Task | Repeat every line of the listing below exactly, minus the pictures.

Record set |

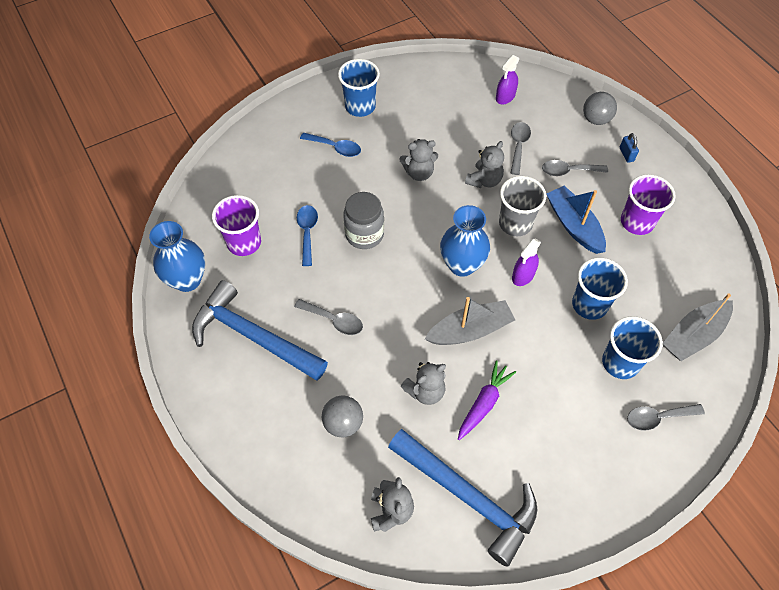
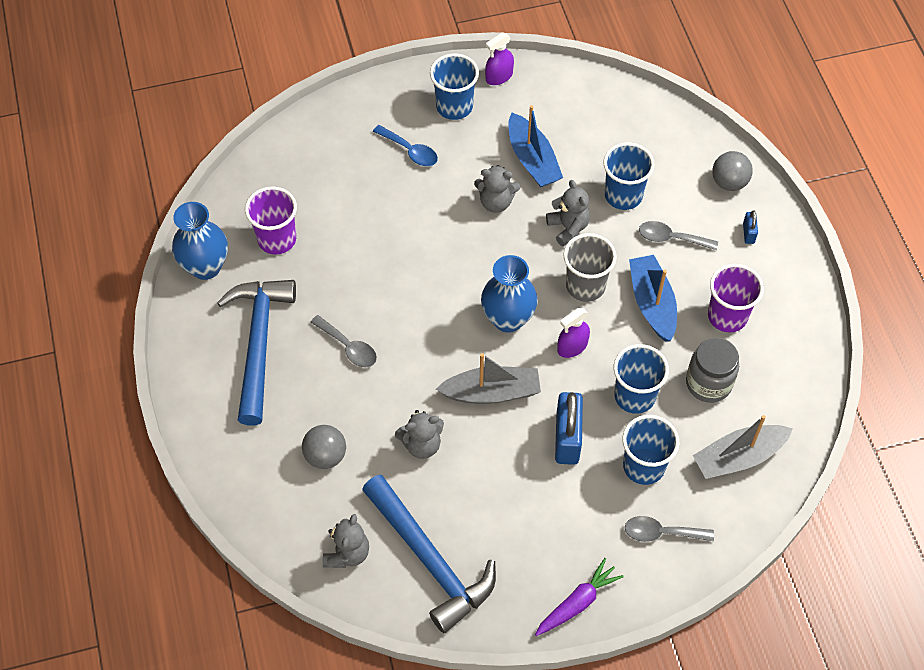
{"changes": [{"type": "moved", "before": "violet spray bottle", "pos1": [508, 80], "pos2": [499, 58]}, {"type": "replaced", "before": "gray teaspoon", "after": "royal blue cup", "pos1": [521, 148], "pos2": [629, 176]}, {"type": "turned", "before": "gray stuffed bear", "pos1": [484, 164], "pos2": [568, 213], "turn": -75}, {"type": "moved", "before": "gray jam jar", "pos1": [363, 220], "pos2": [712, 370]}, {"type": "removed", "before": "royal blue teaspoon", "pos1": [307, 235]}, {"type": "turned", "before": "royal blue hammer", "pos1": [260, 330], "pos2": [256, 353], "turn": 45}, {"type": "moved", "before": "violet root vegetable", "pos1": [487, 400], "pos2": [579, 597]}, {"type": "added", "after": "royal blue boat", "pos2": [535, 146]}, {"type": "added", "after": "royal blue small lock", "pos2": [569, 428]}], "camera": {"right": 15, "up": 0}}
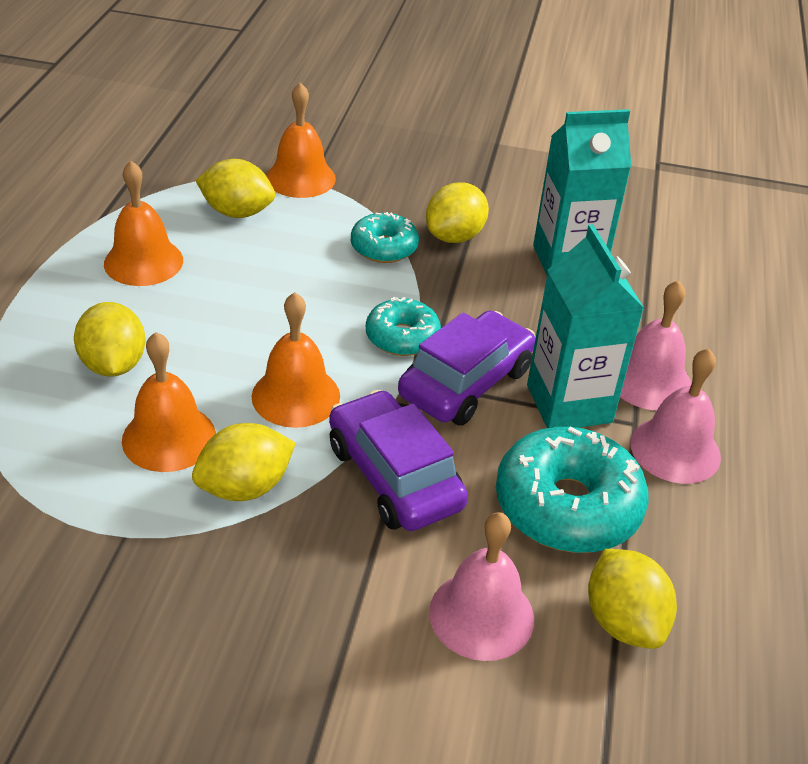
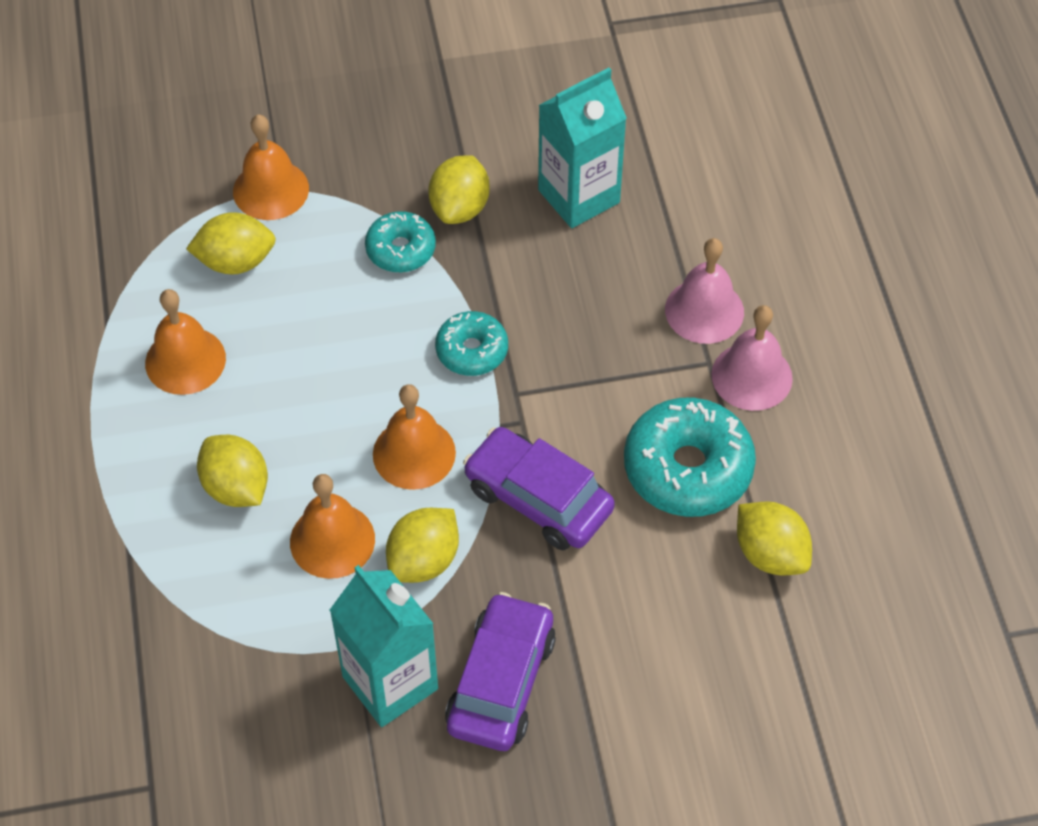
{"changes": [{"type": "moved", "before": "teal carton", "pos1": [586, 326], "pos2": [384, 646]}, {"type": "moved", "before": "violet car", "pos1": [466, 368], "pos2": [500, 671]}, {"type": "removed", "before": "rosy school bell", "pos1": [481, 586]}], "camera": {"right": -20, "up": 15}}
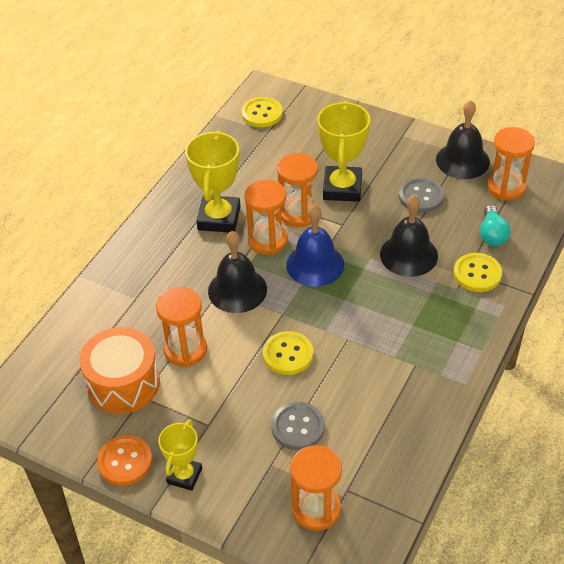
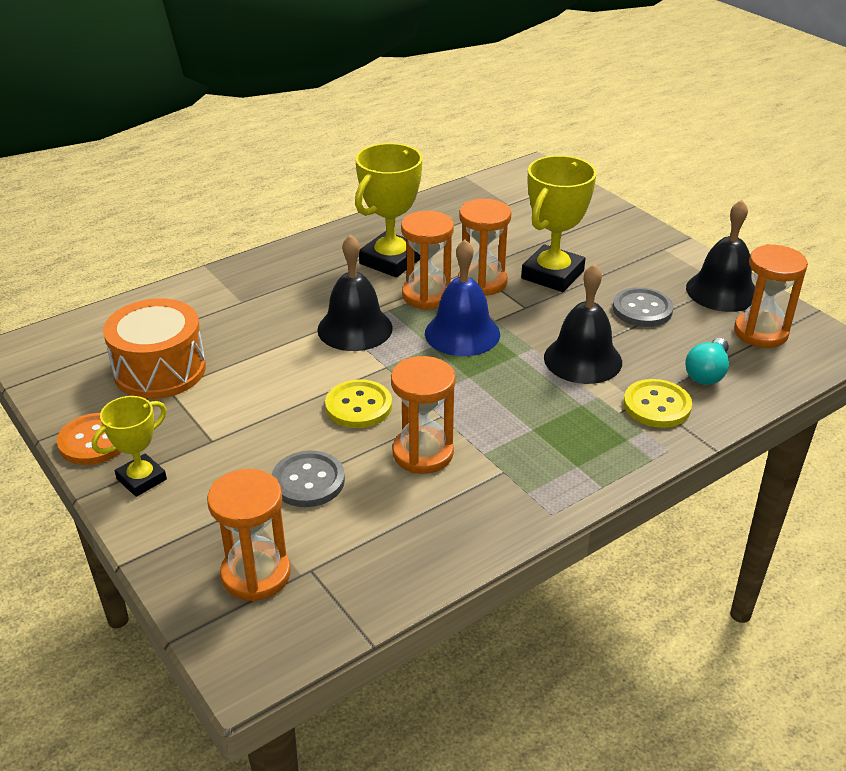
{"changes": [{"type": "removed", "before": "bright yellow shirt button", "pos1": [262, 112]}, {"type": "moved", "before": "bright orange hourglass", "pos1": [181, 327], "pos2": [423, 415]}], "camera": {"right": 25, "up": -10}}
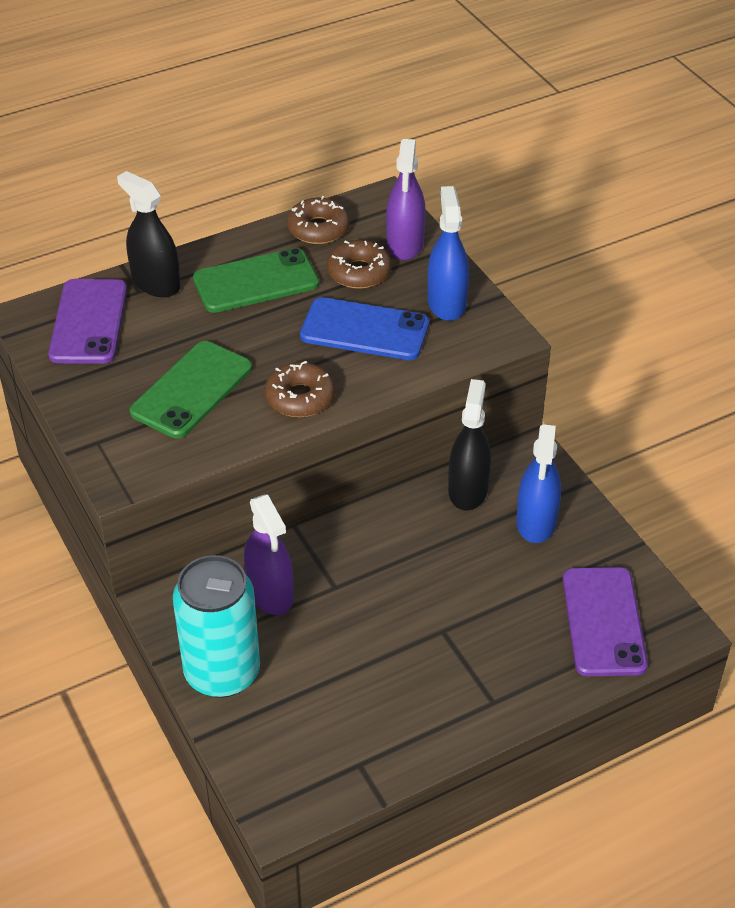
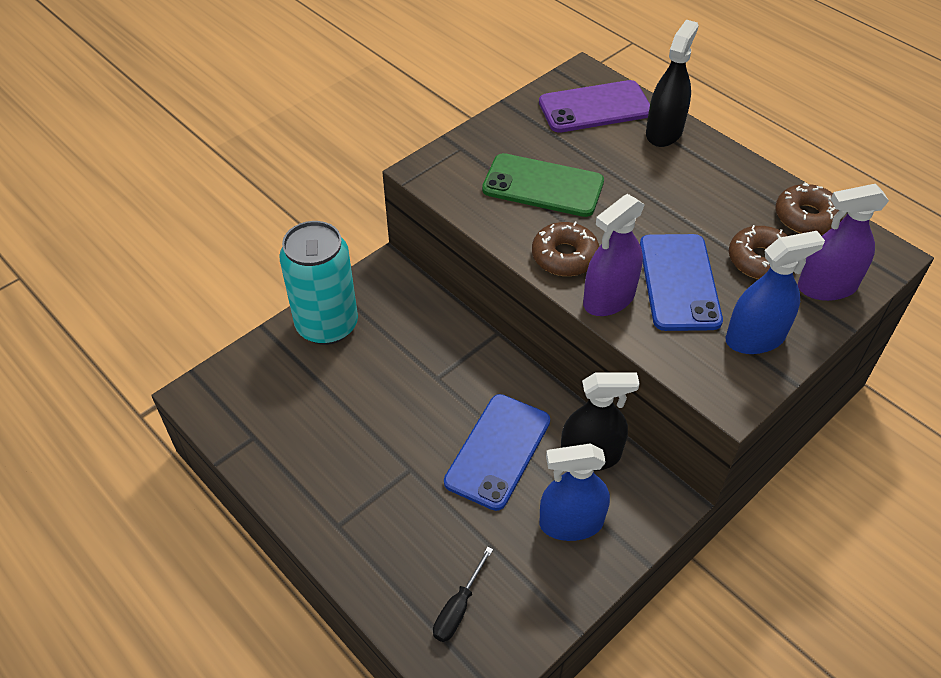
{"changes": [{"type": "removed", "before": "emerald smartphone", "pos1": [256, 280]}, {"type": "moved", "before": "violet spray bottle", "pos1": [269, 554], "pos2": [614, 255]}, {"type": "replaced", "before": "violet smartphone", "after": "jet-black hand screwdriver", "pos1": [605, 621], "pos2": [463, 594]}, {"type": "added", "after": "royal blue smartphone", "pos2": [497, 452]}], "camera": {"right": 75, "up": 5}}
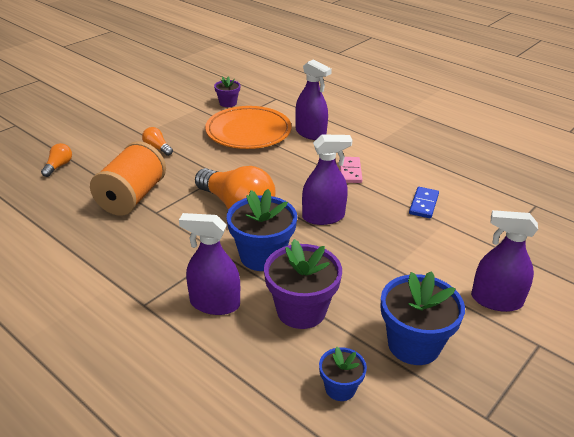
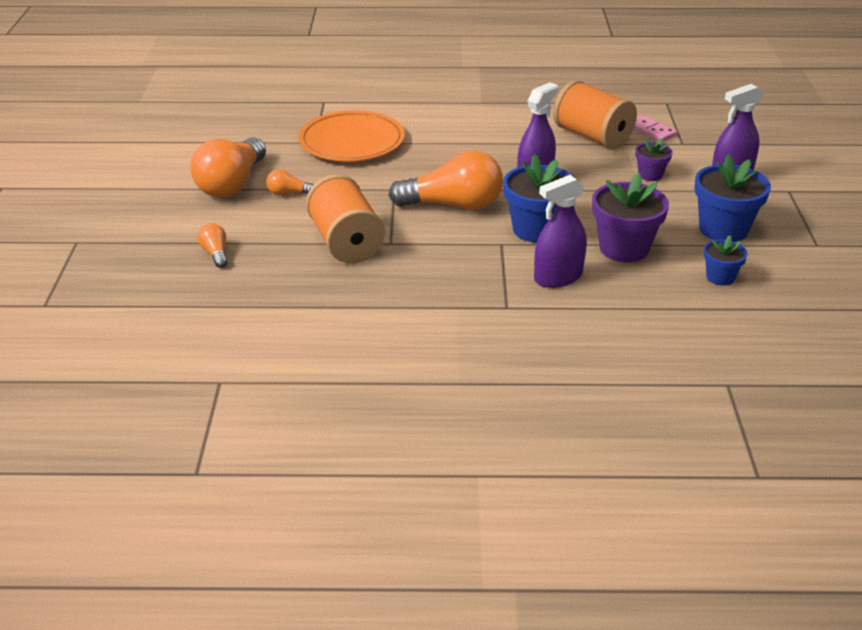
{"changes": [{"type": "removed", "before": "violet spray bottle", "pos1": [313, 99]}, {"type": "moved", "before": "violet potted plant", "pos1": [227, 91], "pos2": [654, 159]}, {"type": "moved", "before": "rosy domino piece", "pos1": [350, 170], "pos2": [655, 128]}, {"type": "replaced", "before": "royal blue domino piece", "after": "bright orange spool", "pos1": [424, 202], "pos2": [595, 115]}, {"type": "added", "after": "bright orange lightbulb", "pos2": [228, 167]}], "camera": {"right": -40, "up": 0}}
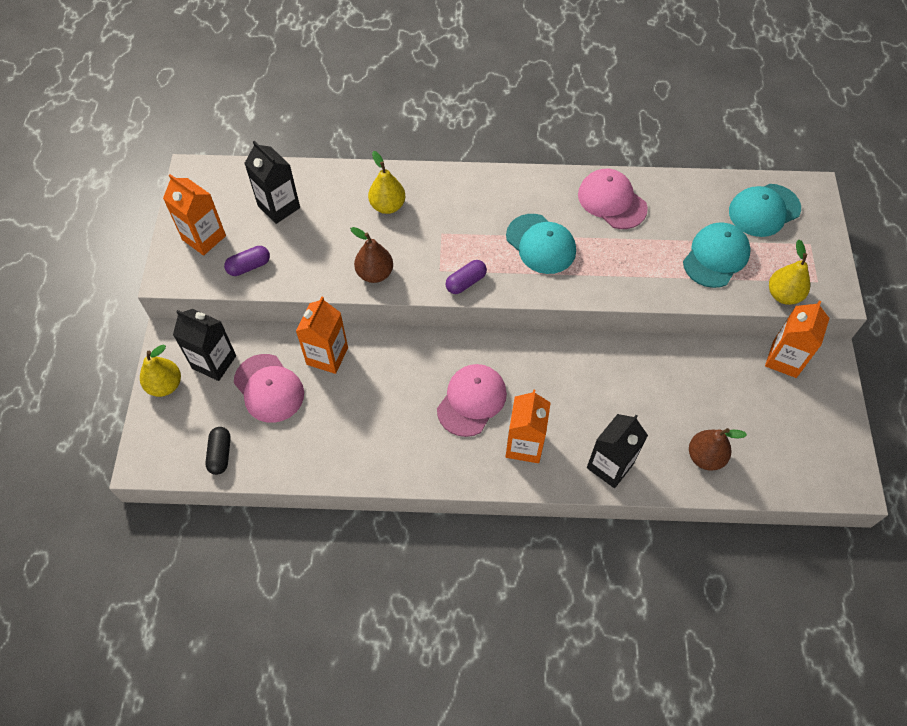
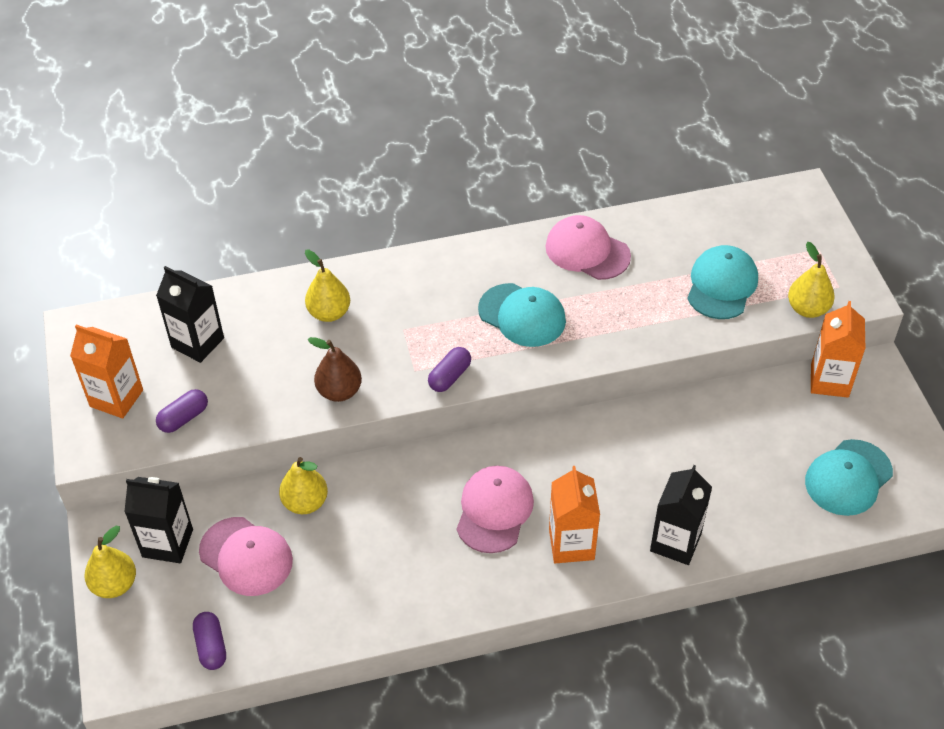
{"changes": [{"type": "moved", "before": "teal peaked cap", "pos1": [765, 210], "pos2": [849, 477]}, {"type": "replaced", "before": "bright orange carton", "after": "bright yellow pear", "pos1": [322, 335], "pos2": [303, 485]}, {"type": "recoloured", "before": "jet-black capsule", "after": "violet capsule", "pos1": [218, 451], "pos2": [209, 641]}, {"type": "removed", "before": "dark brown pear", "pos1": [718, 449]}], "camera": {"right": -15, "up": -10}}
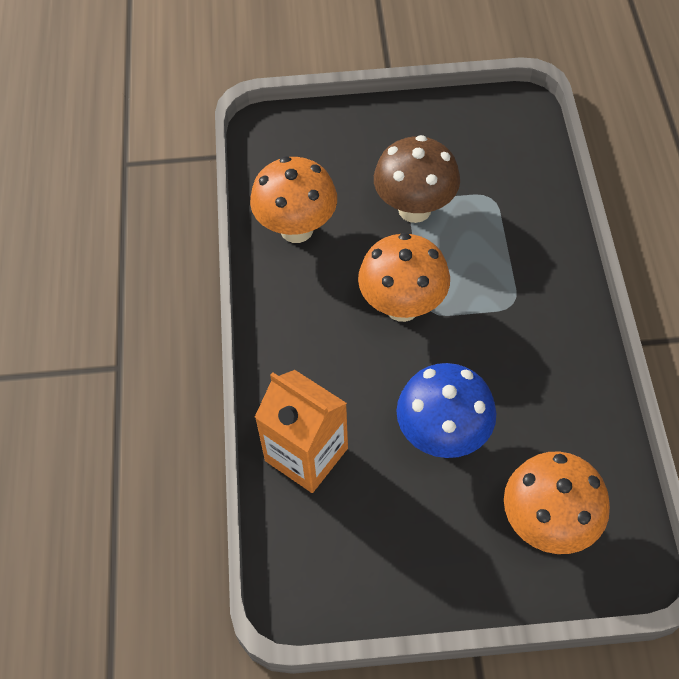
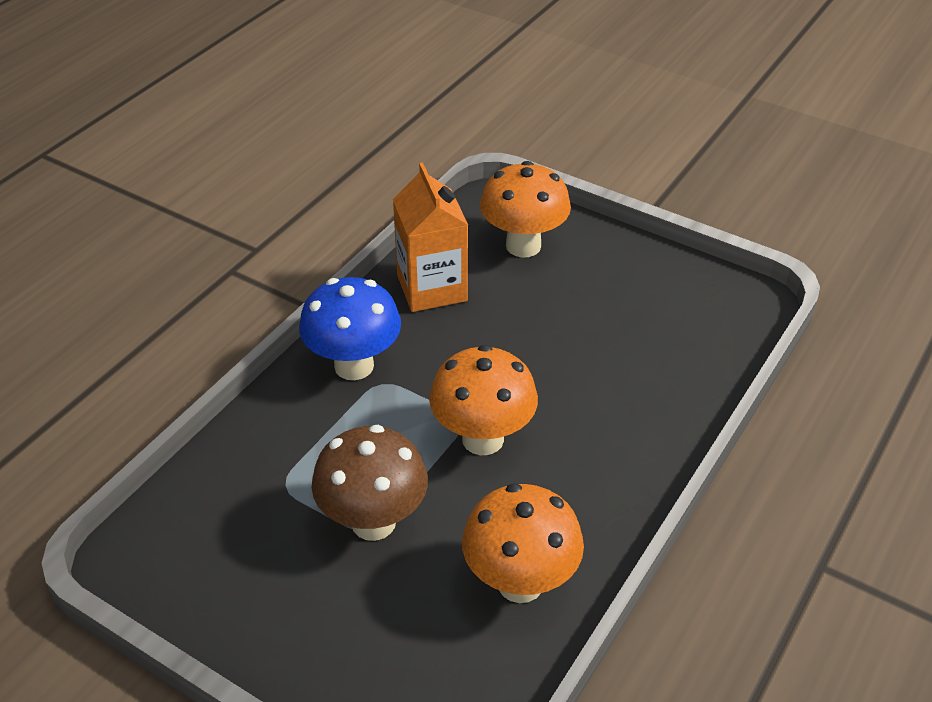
{"changes": [{"type": "moved", "before": "royal blue mushroom", "pos1": [446, 410], "pos2": [350, 328]}, {"type": "moved", "before": "bright orange carton", "pos1": [301, 431], "pos2": [430, 237]}], "camera": {"right": -145, "up": -15}}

Expected output |
{"changes": [{"type": "moved", "before": "violet spray bottle", "pos1": [508, 80], "pos2": [499, 58]}, {"type": "replaced", "before": "gray teaspoon", "after": "royal blue cup", "pos1": [521, 148], "pos2": [629, 176]}, {"type": "turned", "before": "gray stuffed bear", "pos1": [484, 164], "pos2": [568, 213], "turn": -75}, {"type": "moved", "before": "gray jam jar", "pos1": [363, 220], "pos2": [712, 370]}, {"type": "removed", "before": "royal blue teaspoon", "pos1": [307, 235]}, {"type": "turned", "before": "royal blue hammer", "pos1": [260, 330], "pos2": [256, 353], "turn": 45}, {"type": "moved", "before": "violet root vegetable", "pos1": [487, 400], "pos2": [579, 597]}, {"type": "added", "after": "royal blue boat", "pos2": [535, 146]}, {"type": "added", "after": "royal blue small lock", "pos2": [569, 428]}], "camera": {"right": 15, "up": 0}}
{"changes": [{"type": "moved", "before": "teal carton", "pos1": [586, 326], "pos2": [384, 646]}, {"type": "moved", "before": "violet car", "pos1": [466, 368], "pos2": [500, 671]}, {"type": "removed", "before": "rosy school bell", "pos1": [481, 586]}], "camera": {"right": -20, "up": 15}}
{"changes": [{"type": "removed", "before": "bright yellow shirt button", "pos1": [262, 112]}, {"type": "moved", "before": "bright orange hourglass", "pos1": [181, 327], "pos2": [423, 415]}], "camera": {"right": 25, "up": -10}}
{"changes": [{"type": "removed", "before": "emerald smartphone", "pos1": [256, 280]}, {"type": "moved", "before": "violet spray bottle", "pos1": [269, 554], "pos2": [614, 255]}, {"type": "replaced", "before": "violet smartphone", "after": "jet-black hand screwdriver", "pos1": [605, 621], "pos2": [463, 594]}, {"type": "added", "after": "royal blue smartphone", "pos2": [497, 452]}], "camera": {"right": 75, "up": 5}}
{"changes": [{"type": "removed", "before": "violet spray bottle", "pos1": [313, 99]}, {"type": "moved", "before": "violet potted plant", "pos1": [227, 91], "pos2": [654, 159]}, {"type": "moved", "before": "rosy domino piece", "pos1": [350, 170], "pos2": [655, 128]}, {"type": "replaced", "before": "royal blue domino piece", "after": "bright orange spool", "pos1": [424, 202], "pos2": [595, 115]}, {"type": "added", "after": "bright orange lightbulb", "pos2": [228, 167]}], "camera": {"right": -40, "up": 0}}
{"changes": [{"type": "moved", "before": "teal peaked cap", "pos1": [765, 210], "pos2": [849, 477]}, {"type": "replaced", "before": "bright orange carton", "after": "bright yellow pear", "pos1": [322, 335], "pos2": [303, 485]}, {"type": "recoloured", "before": "jet-black capsule", "after": "violet capsule", "pos1": [218, 451], "pos2": [209, 641]}, {"type": "removed", "before": "dark brown pear", "pos1": [718, 449]}], "camera": {"right": -15, "up": -10}}
{"changes": [{"type": "moved", "before": "royal blue mushroom", "pos1": [446, 410], "pos2": [350, 328]}, {"type": "moved", "before": "bright orange carton", "pos1": [301, 431], "pos2": [430, 237]}], "camera": {"right": -145, "up": -15}}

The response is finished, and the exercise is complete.